### SHORT TASK
Retype every line of the material below word for word, leaving the pictures out of your answer.

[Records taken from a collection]
━━━━━━━━━━━━━━━━

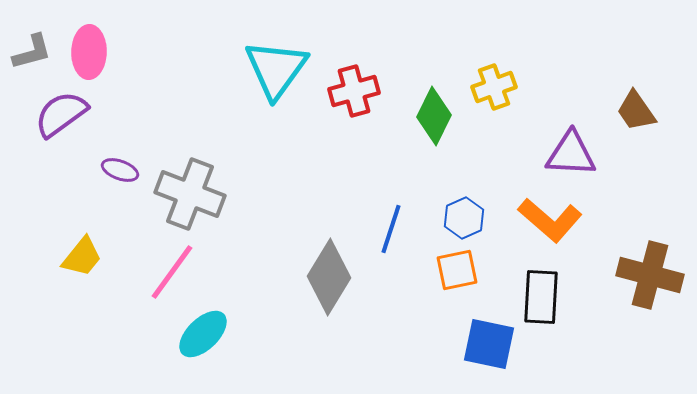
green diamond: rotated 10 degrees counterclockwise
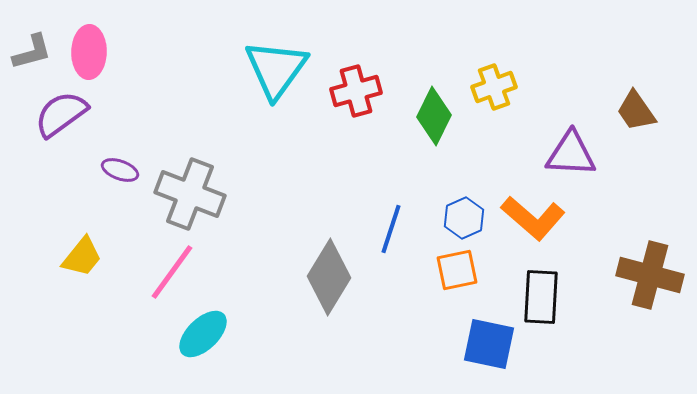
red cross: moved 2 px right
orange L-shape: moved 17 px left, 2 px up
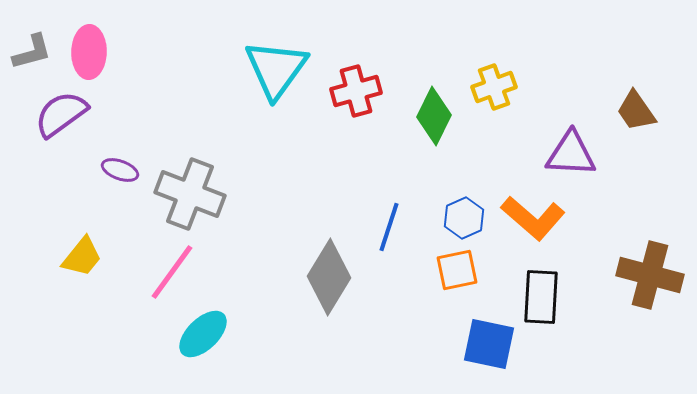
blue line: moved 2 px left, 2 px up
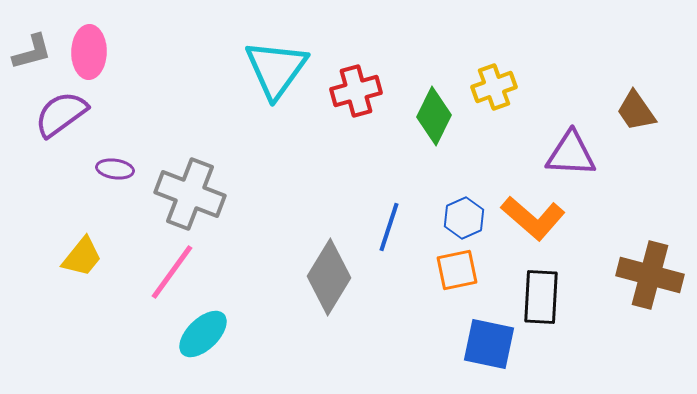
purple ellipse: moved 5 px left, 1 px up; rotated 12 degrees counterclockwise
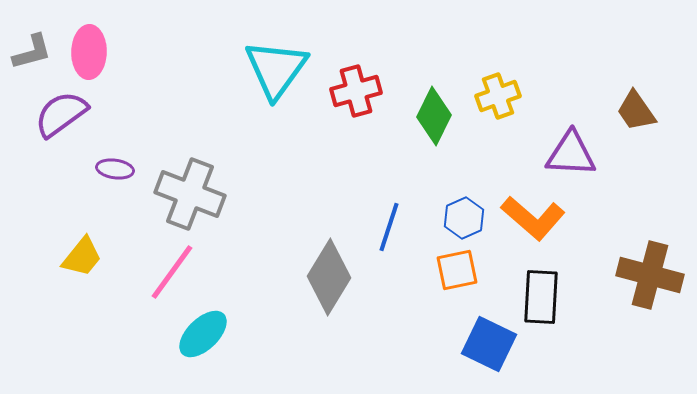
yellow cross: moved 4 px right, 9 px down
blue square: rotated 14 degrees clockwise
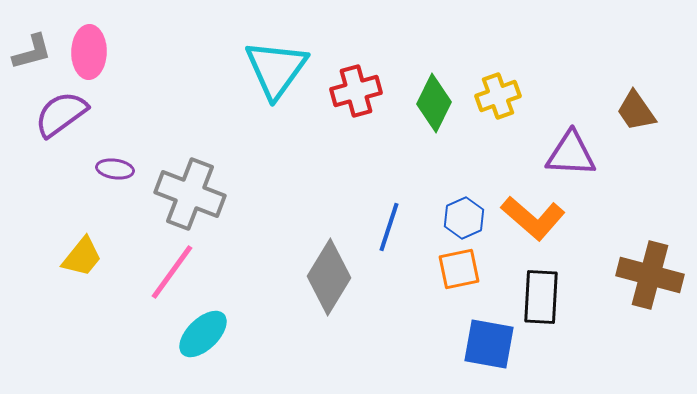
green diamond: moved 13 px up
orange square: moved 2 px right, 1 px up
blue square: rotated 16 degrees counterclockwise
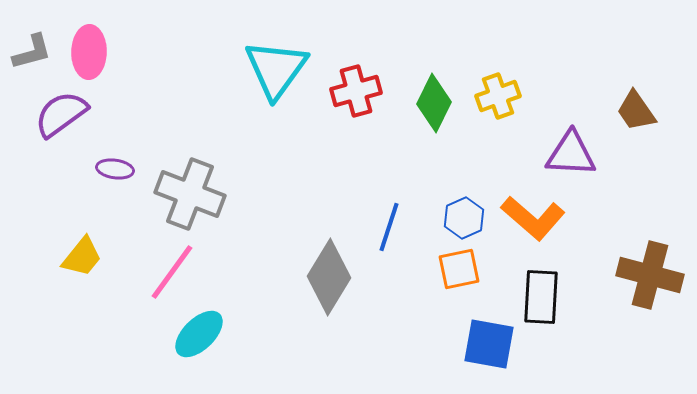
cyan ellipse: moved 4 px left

━━━━━━━━━━━━━━━━

### WORKED ANSWER
green diamond: rotated 10 degrees counterclockwise
red cross: moved 2 px right
orange L-shape: moved 17 px left, 2 px up
blue line: moved 2 px left, 2 px up
purple ellipse: moved 5 px left, 1 px up; rotated 12 degrees counterclockwise
yellow cross: moved 4 px right, 9 px down
blue square: rotated 14 degrees clockwise
green diamond: moved 13 px up
orange square: moved 2 px right, 1 px up
blue square: rotated 16 degrees counterclockwise
cyan ellipse: moved 4 px left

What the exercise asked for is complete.